§ What is required
Begin with the line containing "See the attached" and end with the line containing "Given the image: H&E-stained"; set down that block verbatim and nothing else.

━━━━━ Listing ━━━━━

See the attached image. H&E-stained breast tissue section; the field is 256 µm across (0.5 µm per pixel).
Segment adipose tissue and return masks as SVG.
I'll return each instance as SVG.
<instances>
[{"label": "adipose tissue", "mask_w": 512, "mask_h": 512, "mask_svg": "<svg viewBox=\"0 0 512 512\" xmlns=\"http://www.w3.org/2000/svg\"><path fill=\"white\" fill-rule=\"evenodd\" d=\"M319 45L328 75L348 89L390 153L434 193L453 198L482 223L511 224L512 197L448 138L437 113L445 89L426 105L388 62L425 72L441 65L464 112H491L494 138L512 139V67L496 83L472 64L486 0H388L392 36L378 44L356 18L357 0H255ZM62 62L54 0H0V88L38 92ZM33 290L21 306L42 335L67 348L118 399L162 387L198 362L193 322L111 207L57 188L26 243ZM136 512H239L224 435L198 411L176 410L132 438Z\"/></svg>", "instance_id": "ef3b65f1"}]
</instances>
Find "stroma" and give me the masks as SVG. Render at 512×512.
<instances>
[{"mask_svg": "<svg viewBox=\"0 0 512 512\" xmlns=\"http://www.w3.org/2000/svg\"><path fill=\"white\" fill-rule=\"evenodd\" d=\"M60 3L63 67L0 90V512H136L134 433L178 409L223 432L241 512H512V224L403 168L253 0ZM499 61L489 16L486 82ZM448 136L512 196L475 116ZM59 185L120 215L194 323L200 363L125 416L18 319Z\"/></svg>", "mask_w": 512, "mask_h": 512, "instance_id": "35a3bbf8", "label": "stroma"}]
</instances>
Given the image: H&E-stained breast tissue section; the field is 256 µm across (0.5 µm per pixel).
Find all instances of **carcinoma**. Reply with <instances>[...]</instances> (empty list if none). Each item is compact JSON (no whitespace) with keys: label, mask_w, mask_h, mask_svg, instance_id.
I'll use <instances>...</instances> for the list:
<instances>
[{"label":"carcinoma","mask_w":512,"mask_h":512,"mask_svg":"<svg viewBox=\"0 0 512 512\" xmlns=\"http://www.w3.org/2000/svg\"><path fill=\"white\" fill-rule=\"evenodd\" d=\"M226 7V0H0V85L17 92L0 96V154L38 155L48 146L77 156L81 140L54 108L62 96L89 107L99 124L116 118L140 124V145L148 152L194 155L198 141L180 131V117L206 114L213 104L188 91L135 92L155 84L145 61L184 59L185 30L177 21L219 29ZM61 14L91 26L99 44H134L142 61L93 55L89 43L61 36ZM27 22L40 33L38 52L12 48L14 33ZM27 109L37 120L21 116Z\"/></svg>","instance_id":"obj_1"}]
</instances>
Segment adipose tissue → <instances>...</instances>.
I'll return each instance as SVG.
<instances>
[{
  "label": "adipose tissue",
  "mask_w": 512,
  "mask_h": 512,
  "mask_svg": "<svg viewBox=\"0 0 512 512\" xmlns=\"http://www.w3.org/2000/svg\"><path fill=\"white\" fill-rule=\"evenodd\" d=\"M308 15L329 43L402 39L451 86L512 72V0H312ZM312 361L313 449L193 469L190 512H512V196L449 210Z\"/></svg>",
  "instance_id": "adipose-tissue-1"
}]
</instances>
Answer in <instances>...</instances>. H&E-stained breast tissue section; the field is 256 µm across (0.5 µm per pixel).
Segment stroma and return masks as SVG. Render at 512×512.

━━━━━
━━━━━ Listing ━━━━━

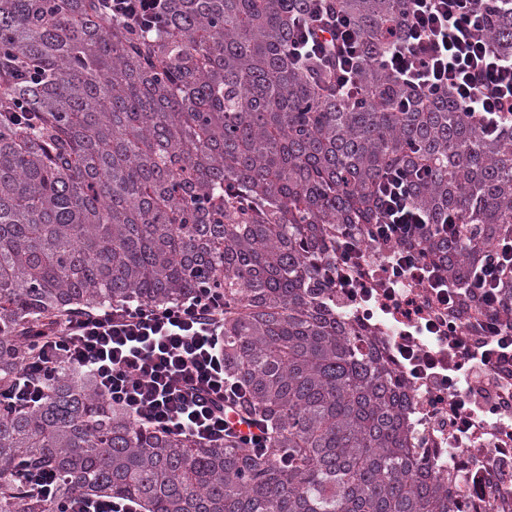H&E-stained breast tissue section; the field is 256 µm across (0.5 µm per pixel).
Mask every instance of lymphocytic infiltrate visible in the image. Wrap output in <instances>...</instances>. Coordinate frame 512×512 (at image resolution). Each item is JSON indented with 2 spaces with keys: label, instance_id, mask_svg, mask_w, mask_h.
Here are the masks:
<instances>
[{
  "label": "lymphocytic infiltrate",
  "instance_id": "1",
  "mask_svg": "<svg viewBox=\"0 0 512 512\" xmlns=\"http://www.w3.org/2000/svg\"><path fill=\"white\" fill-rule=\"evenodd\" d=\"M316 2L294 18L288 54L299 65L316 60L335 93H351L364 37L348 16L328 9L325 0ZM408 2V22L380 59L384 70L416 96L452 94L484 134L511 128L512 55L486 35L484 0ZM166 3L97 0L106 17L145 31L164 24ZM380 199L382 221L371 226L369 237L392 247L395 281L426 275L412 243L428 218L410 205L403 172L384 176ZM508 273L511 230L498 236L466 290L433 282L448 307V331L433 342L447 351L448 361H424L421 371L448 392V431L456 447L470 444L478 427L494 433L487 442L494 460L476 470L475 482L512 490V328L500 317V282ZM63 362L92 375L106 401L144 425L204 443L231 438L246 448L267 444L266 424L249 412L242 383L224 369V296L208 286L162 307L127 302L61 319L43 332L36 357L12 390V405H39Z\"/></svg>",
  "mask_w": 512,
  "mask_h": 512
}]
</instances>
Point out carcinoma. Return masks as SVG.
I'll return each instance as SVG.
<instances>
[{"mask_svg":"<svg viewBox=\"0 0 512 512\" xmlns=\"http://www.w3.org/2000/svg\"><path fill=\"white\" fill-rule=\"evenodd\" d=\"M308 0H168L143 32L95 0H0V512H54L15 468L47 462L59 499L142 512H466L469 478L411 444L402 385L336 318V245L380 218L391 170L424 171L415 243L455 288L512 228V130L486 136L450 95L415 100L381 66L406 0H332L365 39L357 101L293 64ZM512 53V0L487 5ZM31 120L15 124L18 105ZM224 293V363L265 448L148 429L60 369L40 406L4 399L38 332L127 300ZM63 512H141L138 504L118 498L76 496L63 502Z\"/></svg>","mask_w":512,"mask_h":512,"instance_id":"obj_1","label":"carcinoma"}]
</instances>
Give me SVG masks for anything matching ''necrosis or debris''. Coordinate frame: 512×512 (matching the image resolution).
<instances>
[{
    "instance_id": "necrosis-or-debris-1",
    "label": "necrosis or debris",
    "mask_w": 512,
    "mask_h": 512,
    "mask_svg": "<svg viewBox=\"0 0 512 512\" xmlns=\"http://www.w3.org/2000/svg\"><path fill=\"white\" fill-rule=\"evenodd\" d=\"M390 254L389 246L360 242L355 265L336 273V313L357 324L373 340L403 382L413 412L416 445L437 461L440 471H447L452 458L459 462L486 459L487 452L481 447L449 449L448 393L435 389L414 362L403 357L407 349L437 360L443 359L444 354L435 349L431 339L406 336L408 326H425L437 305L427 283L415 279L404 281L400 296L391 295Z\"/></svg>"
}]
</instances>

━━━━━

§ Output for this task
See the attached image. H&E-stained breast tissue section; the field is 256 µm across (0.5 µm per pixel).
Segment adipose tissue and return masks as SVG.
I'll return each instance as SVG.
<instances>
[{"label": "adipose tissue", "mask_w": 512, "mask_h": 512, "mask_svg": "<svg viewBox=\"0 0 512 512\" xmlns=\"http://www.w3.org/2000/svg\"><path fill=\"white\" fill-rule=\"evenodd\" d=\"M319 45L328 75L348 89L390 153L434 193L453 198L482 223L511 224L512 197L448 138L437 113L445 89L426 105L388 62L425 72L441 65L464 112H491L494 138L512 139V67L496 83L472 64L486 0H388L392 36L378 44L356 18L357 0H255ZM62 62L54 0H0V88L38 92ZM33 290L21 306L42 335L67 348L118 399L162 387L198 362L193 322L111 207L57 188L26 243ZM136 512H239L224 435L198 411L176 410L132 438Z\"/></svg>", "instance_id": "ef3b65f1"}]
</instances>
Find "stroma" and give me the masks as SVG. Render at 512×512.
<instances>
[{"mask_svg": "<svg viewBox=\"0 0 512 512\" xmlns=\"http://www.w3.org/2000/svg\"><path fill=\"white\" fill-rule=\"evenodd\" d=\"M60 3L63 67L0 90V512H136L134 433L178 409L223 432L241 512H512V224L403 168L253 0ZM499 61L489 16L486 82ZM448 136L512 196L475 116ZM59 185L120 215L194 323L200 363L125 416L18 319Z\"/></svg>", "mask_w": 512, "mask_h": 512, "instance_id": "35a3bbf8", "label": "stroma"}]
</instances>
Given the image: H&E-stained breast tissue section; the field is 256 µm across (0.5 µm per pixel).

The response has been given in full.